◆ **EXERCISE INSTRUCTIONS**: Output the records precisely as they stand. Pictures are to be skipped.

━━━━━ RECORD EXTRACTS

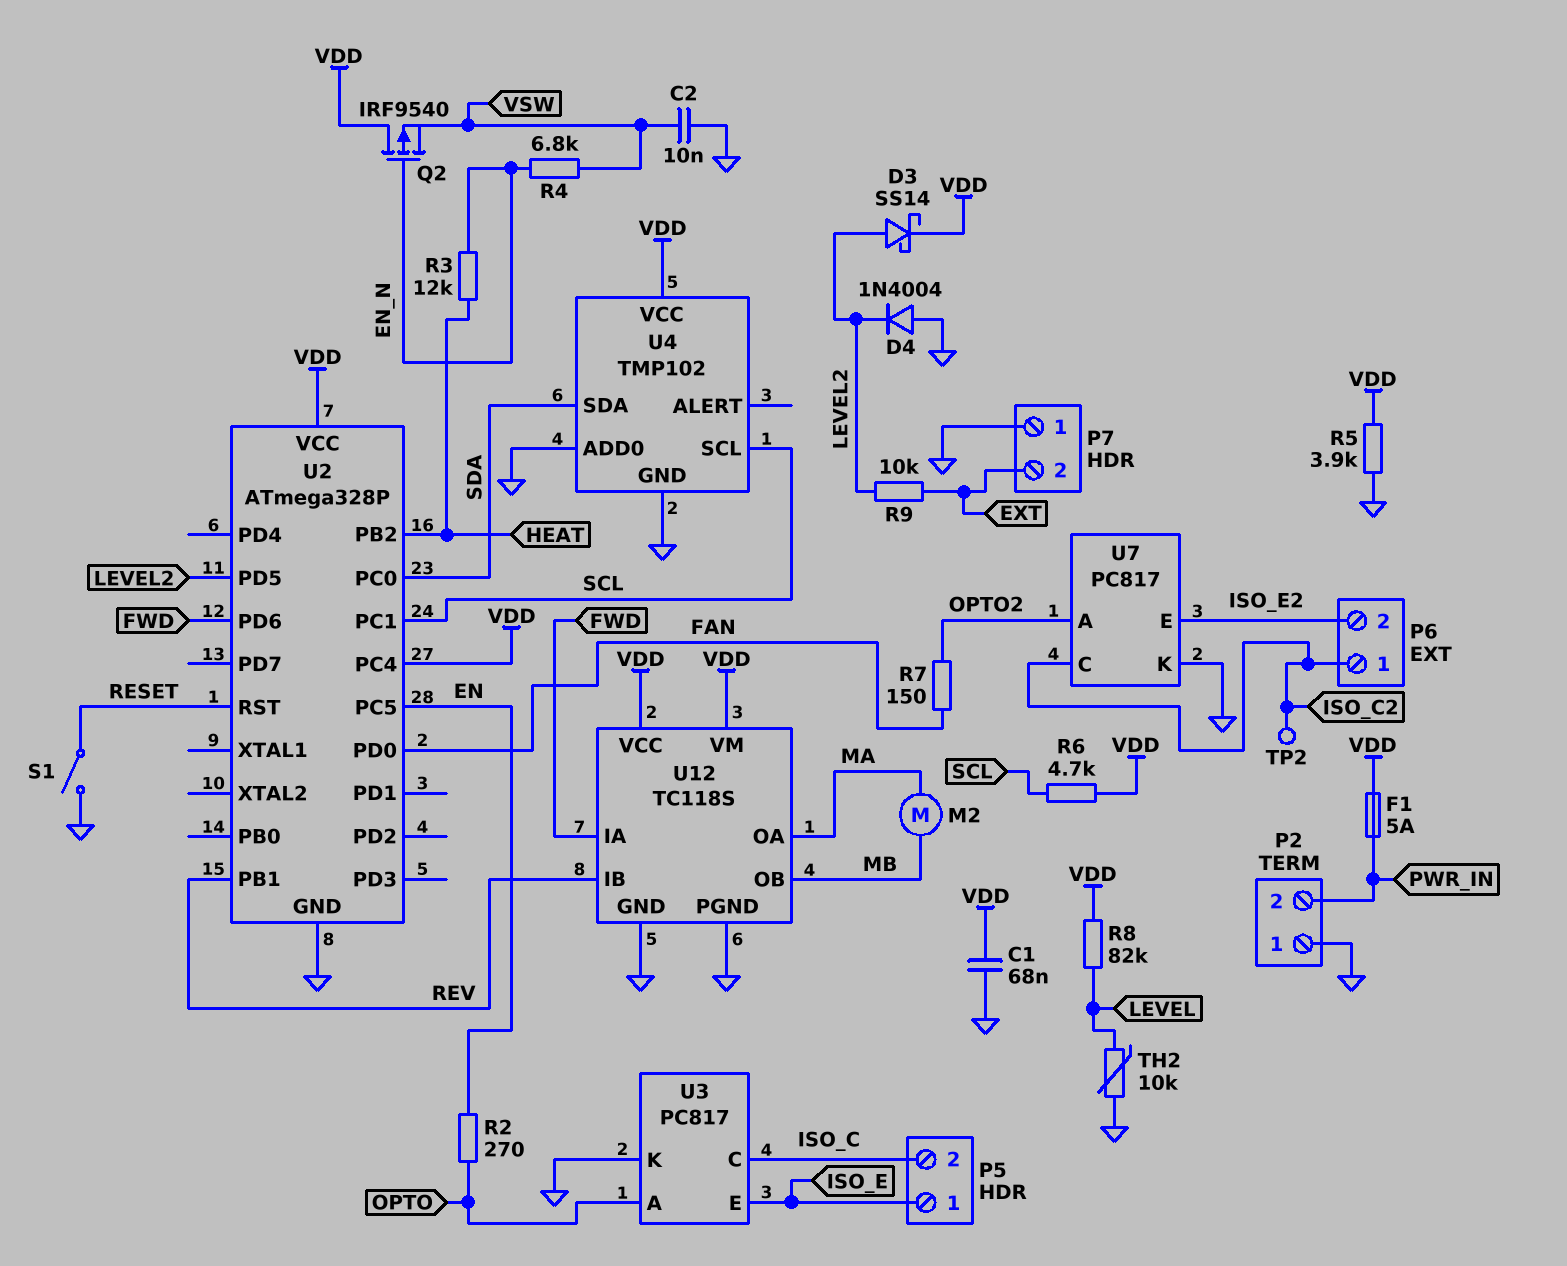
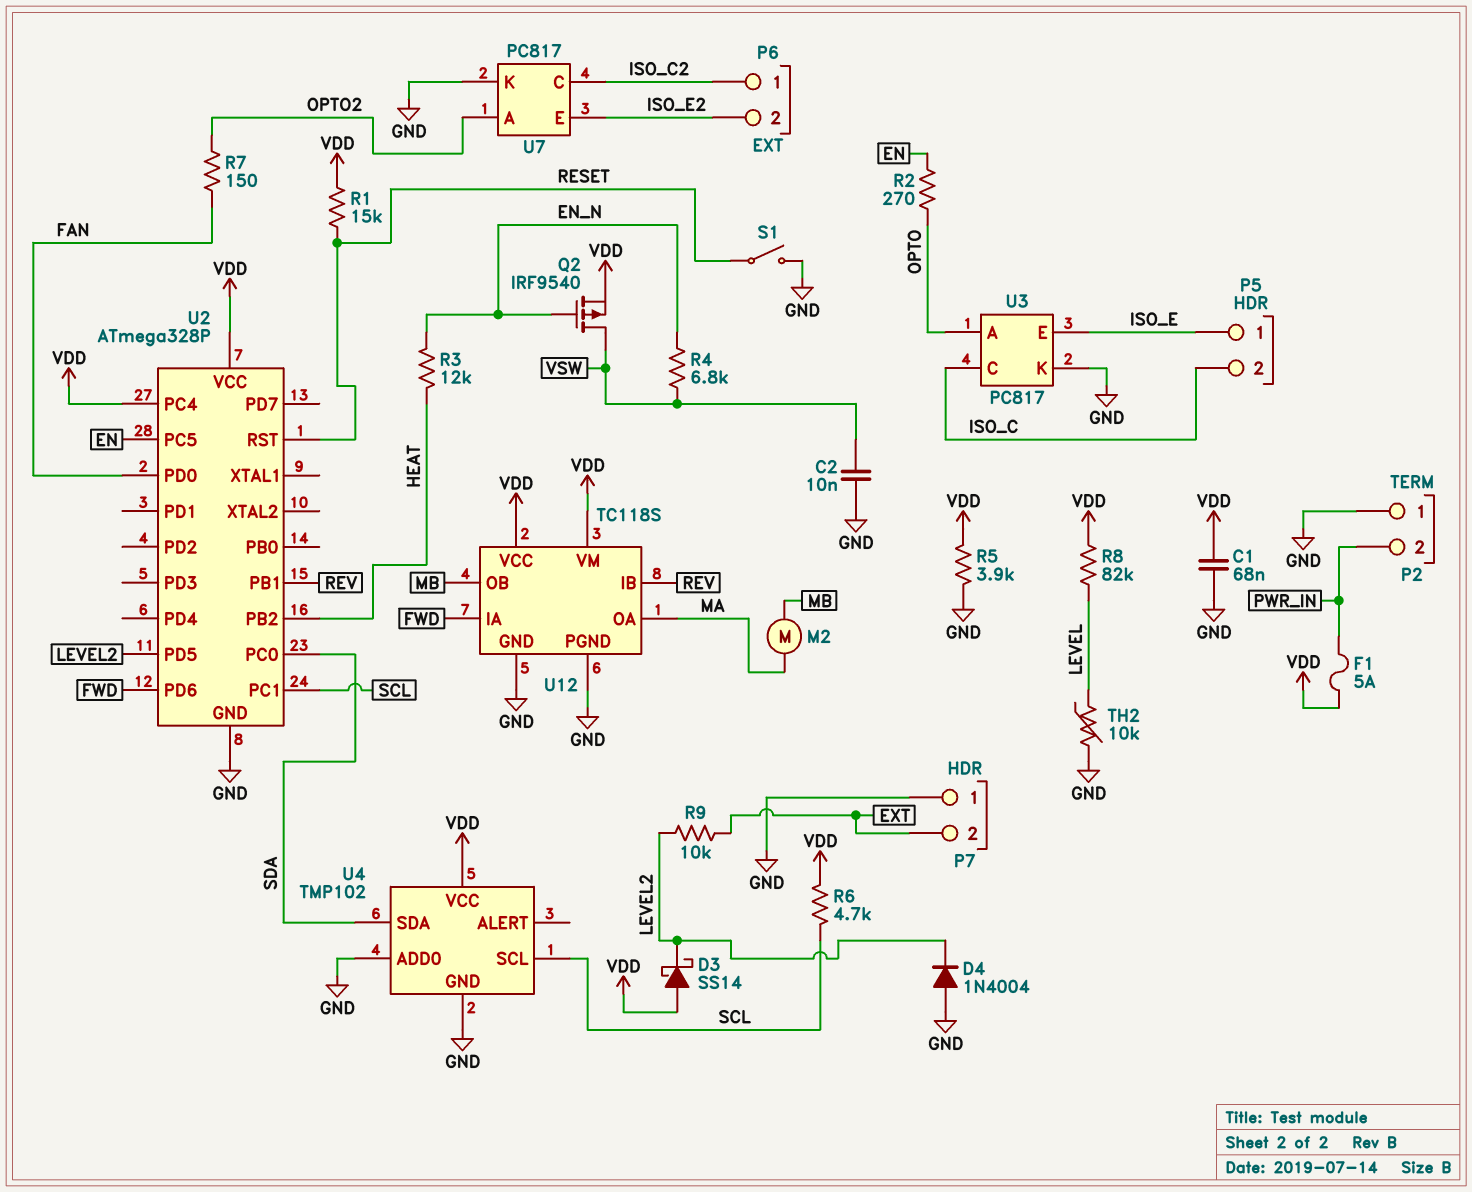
D3: schottky SS14 (A LEVEL2, K VDD) -> schottky SS14 (A VDD, K LEVEL2)
Q2: PMOS IRF9540 (G EN_N, D VDD, S VSW) -> PMOS IRF9540 (G EN_N, D VSW, S VDD)
R1: none -> 15k (RESET, VDD)
TP2: test point (ISO_C2) -> none

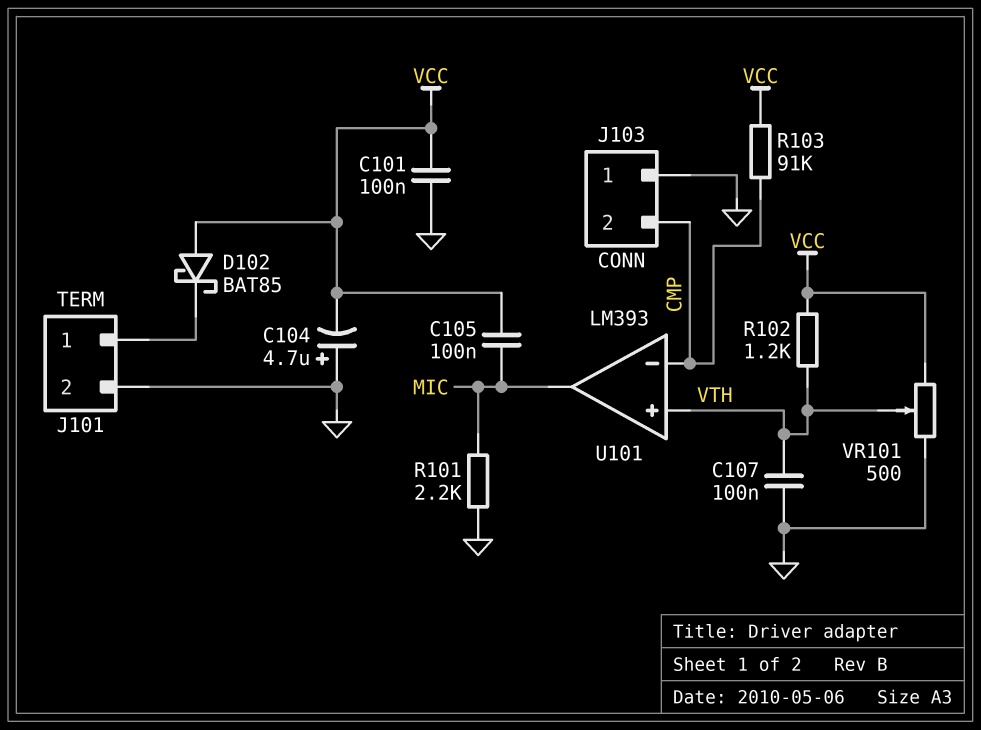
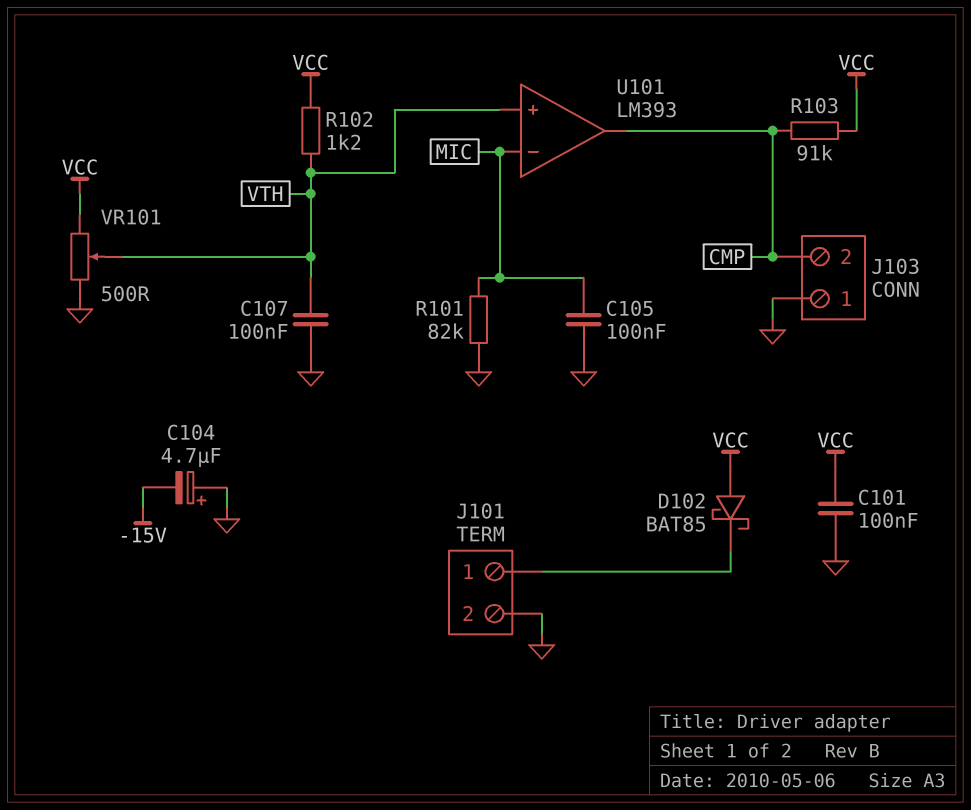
C104: 4.7uF (plus GND, minus VCC) -> 4.7uF (plus GND, minus -15V)
C105: 100nF (MIC, VCC) -> 100nF (GND, MIC)
R101: 2.2k (GND, MIC) -> 82k (GND, MIC)
U101 pin in-: CMP -> MIC
U101 pin out: MIC -> CMP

━━━━━━━━━━

◆ **EXPECTED OUTPUT**:
D3: schottky SS14 (A LEVEL2, K VDD) -> schottky SS14 (A VDD, K LEVEL2)
Q2: PMOS IRF9540 (G EN_N, D VDD, S VSW) -> PMOS IRF9540 (G EN_N, D VSW, S VDD)
R1: none -> 15k (RESET, VDD)
TP2: test point (ISO_C2) -> none

C104: 4.7uF (plus GND, minus VCC) -> 4.7uF (plus GND, minus -15V)
C105: 100nF (MIC, VCC) -> 100nF (GND, MIC)
R101: 2.2k (GND, MIC) -> 82k (GND, MIC)
U101 pin in-: CMP -> MIC
U101 pin out: MIC -> CMP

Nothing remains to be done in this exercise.